**Object count change data:**
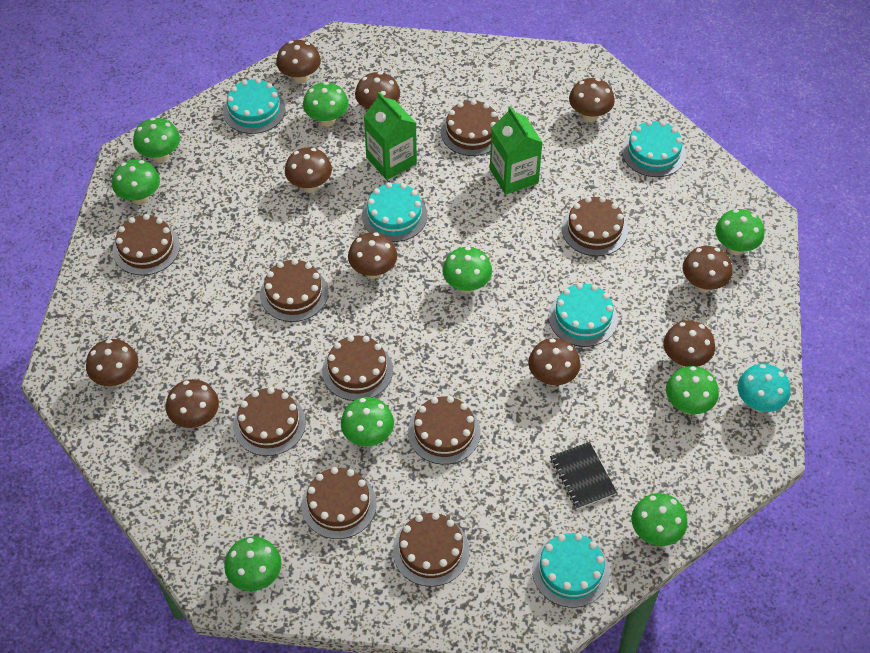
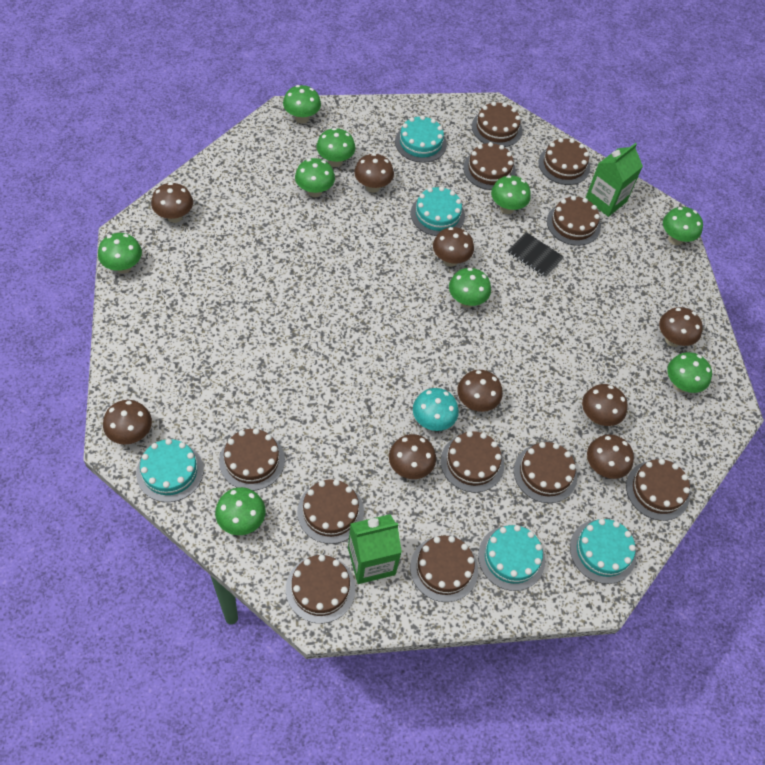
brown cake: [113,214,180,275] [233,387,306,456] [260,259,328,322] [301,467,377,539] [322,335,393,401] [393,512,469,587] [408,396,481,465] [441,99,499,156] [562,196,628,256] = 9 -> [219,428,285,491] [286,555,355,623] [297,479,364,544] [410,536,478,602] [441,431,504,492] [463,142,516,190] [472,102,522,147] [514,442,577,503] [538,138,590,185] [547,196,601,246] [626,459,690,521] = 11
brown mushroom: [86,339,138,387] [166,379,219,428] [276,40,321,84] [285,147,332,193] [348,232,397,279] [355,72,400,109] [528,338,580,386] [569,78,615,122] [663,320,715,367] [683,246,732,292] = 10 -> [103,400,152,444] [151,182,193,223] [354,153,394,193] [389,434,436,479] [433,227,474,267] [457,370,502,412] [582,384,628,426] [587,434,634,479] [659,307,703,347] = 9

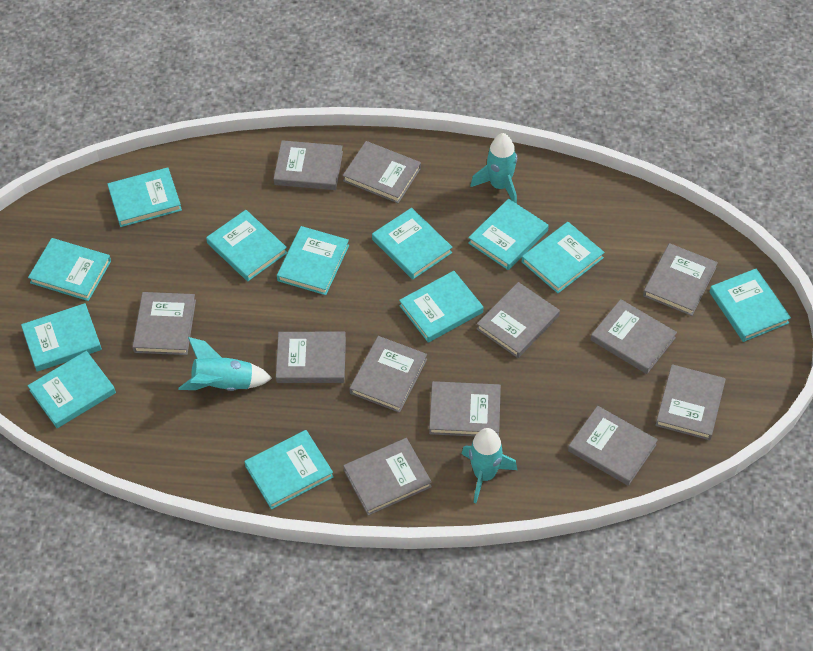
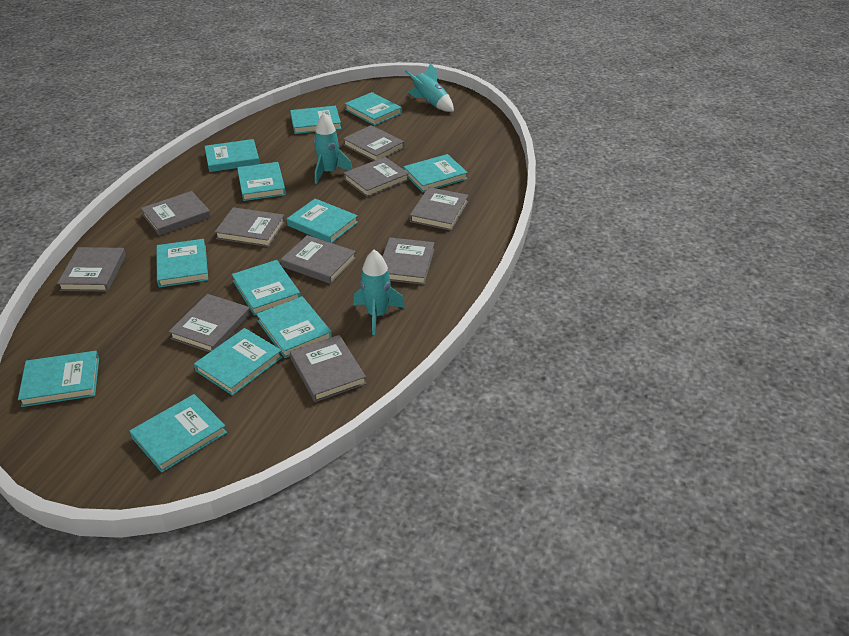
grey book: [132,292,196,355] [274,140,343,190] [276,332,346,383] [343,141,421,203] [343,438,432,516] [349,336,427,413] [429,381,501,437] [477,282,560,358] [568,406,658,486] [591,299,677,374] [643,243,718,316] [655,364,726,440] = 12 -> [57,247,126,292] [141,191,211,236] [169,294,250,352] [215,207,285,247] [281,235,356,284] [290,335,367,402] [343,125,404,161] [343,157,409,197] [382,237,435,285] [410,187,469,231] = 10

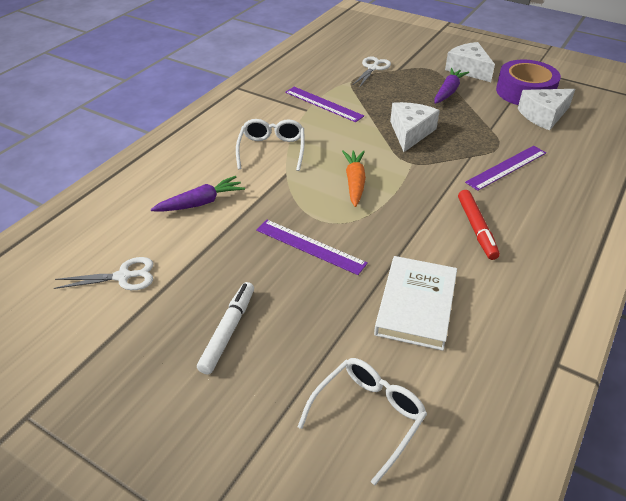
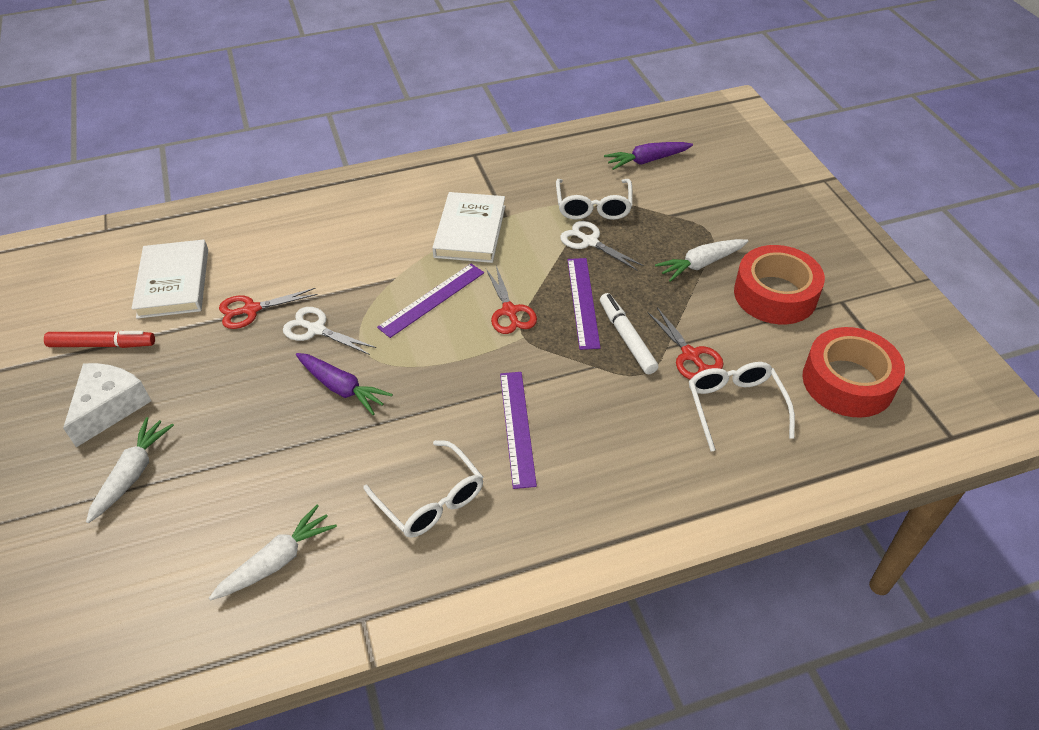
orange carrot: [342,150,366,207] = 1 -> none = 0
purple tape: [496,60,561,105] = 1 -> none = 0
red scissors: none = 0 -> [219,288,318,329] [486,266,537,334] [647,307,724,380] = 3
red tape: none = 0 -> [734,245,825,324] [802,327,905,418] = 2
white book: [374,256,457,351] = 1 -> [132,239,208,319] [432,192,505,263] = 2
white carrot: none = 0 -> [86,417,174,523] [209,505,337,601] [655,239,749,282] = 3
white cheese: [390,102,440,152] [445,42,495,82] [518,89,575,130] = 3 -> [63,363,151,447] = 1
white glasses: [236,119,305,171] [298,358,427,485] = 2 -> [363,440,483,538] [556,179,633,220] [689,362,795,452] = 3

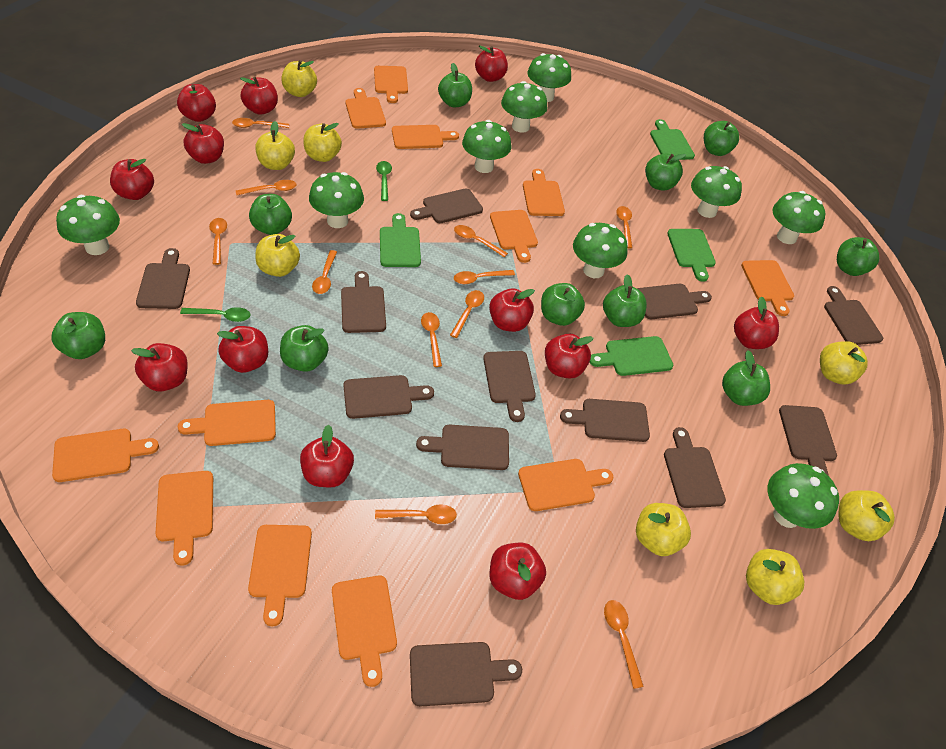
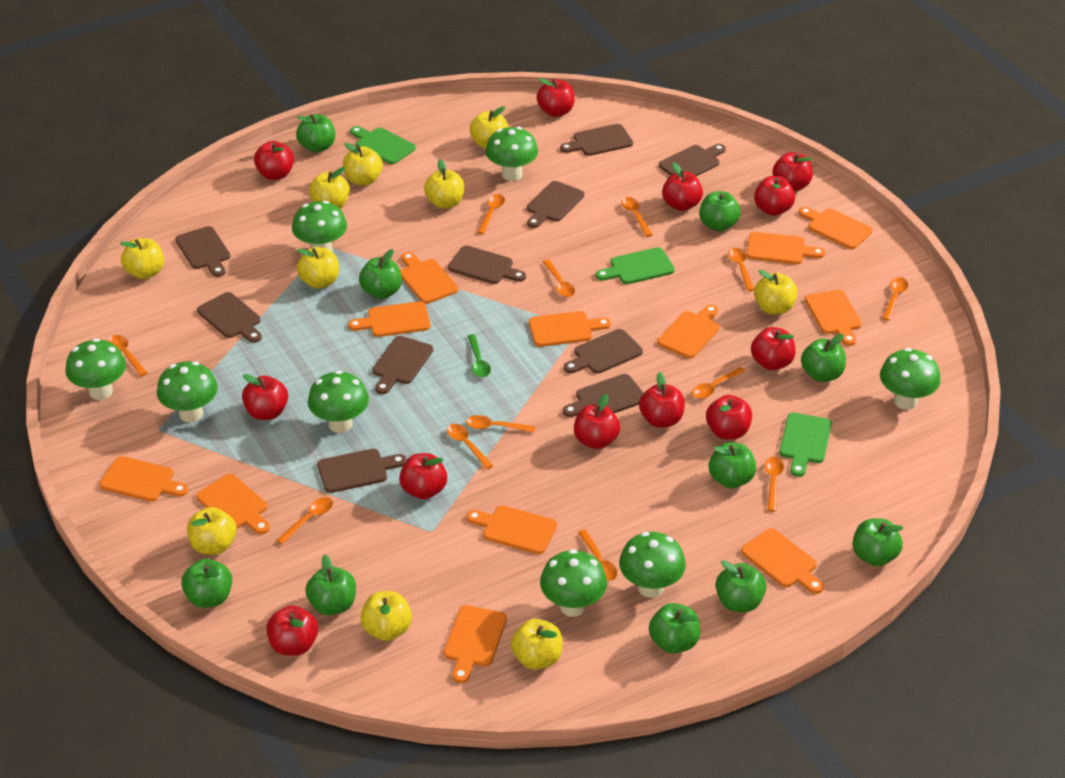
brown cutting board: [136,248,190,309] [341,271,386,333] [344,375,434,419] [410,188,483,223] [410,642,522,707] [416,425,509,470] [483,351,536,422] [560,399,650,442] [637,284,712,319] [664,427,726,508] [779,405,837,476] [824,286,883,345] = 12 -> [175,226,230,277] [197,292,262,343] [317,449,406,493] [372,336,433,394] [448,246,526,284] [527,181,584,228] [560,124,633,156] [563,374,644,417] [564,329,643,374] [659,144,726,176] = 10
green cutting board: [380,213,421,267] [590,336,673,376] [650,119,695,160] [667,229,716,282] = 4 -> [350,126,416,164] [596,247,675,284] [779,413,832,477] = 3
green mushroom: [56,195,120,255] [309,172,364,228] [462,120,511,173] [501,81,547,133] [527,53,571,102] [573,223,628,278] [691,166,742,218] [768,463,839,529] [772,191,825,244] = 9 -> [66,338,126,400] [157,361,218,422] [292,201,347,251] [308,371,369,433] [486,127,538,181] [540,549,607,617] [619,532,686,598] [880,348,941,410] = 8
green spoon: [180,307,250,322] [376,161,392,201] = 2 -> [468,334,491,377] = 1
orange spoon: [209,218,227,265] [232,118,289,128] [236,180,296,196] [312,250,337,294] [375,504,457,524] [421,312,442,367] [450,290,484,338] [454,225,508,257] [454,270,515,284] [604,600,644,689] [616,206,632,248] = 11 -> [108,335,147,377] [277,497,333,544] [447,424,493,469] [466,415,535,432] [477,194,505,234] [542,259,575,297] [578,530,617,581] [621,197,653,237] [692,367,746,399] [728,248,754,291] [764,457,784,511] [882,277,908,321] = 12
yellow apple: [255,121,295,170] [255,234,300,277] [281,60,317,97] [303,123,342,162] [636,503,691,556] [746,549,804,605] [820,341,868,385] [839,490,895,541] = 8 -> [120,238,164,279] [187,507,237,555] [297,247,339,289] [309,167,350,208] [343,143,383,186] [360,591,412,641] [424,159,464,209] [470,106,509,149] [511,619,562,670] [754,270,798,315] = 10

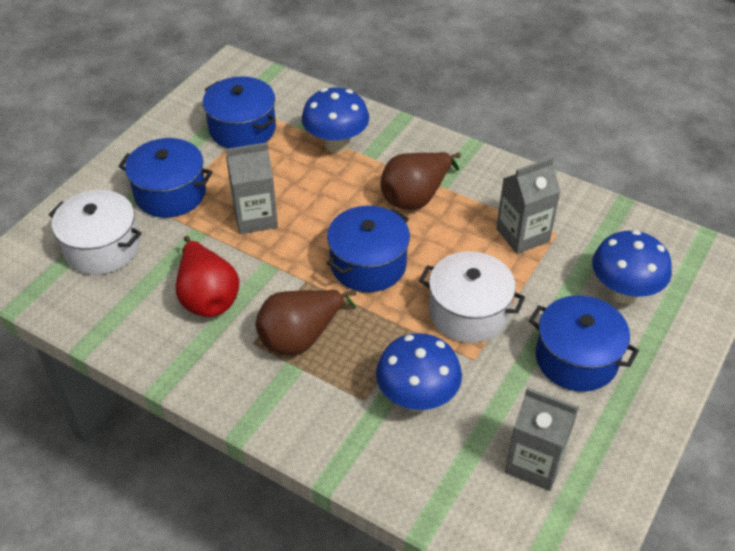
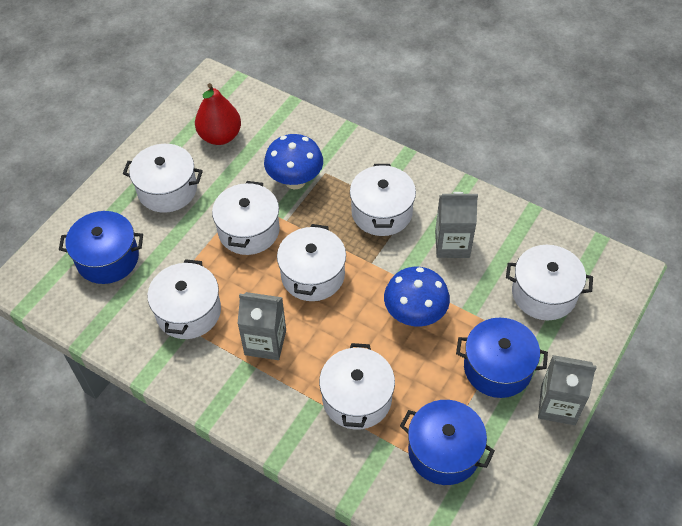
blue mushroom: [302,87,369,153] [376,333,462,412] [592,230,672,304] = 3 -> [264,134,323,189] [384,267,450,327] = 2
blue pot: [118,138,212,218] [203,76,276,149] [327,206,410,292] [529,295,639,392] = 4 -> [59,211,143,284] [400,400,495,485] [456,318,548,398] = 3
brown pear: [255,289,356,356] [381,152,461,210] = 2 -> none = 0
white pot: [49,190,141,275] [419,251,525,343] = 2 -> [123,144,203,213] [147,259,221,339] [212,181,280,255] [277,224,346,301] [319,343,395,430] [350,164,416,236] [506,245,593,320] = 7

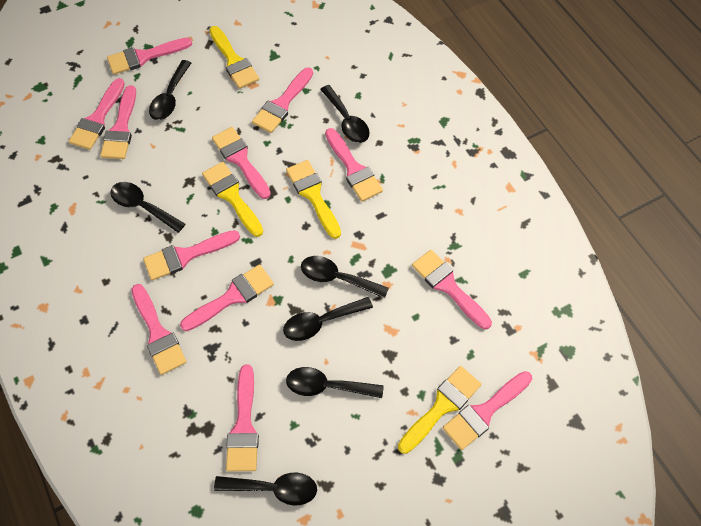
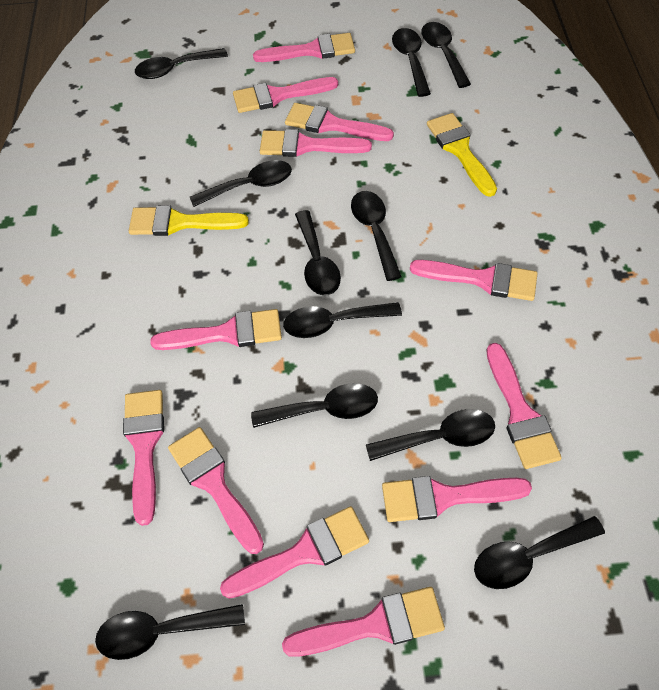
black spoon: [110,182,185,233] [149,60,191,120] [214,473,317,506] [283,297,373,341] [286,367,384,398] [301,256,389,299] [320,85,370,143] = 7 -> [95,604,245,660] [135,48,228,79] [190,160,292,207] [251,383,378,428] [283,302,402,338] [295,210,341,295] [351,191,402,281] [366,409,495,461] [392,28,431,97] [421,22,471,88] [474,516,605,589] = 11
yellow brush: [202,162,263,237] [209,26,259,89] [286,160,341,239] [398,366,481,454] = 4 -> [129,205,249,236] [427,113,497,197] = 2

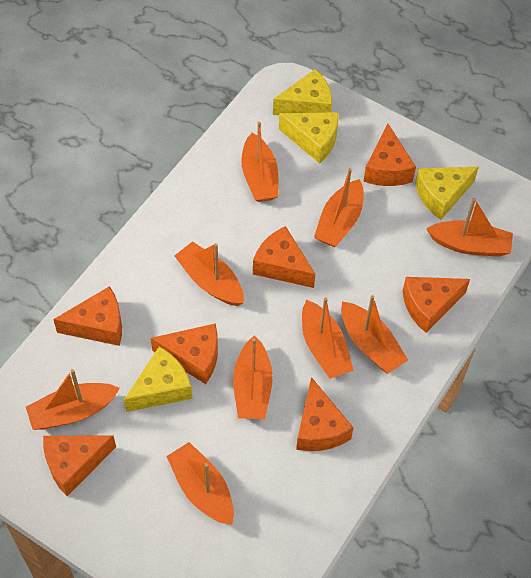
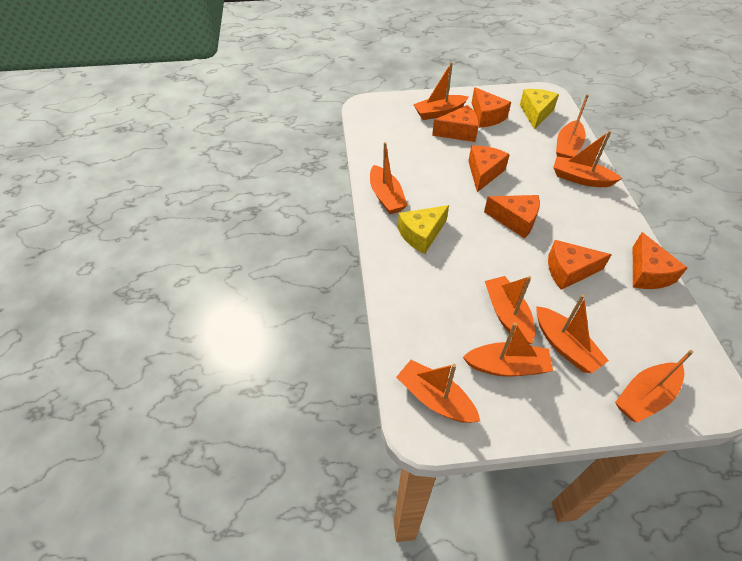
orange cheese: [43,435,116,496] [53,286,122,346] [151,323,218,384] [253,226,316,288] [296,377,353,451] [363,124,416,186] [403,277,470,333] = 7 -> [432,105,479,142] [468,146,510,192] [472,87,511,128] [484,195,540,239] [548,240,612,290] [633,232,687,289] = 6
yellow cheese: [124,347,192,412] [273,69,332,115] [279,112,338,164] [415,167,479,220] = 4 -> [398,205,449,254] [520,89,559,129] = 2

**WORK INSTRUCTION:**
Find every line in the records that has the string "tape", then state how many there are and nothing else.

**WRITTEN ANSWER:**
2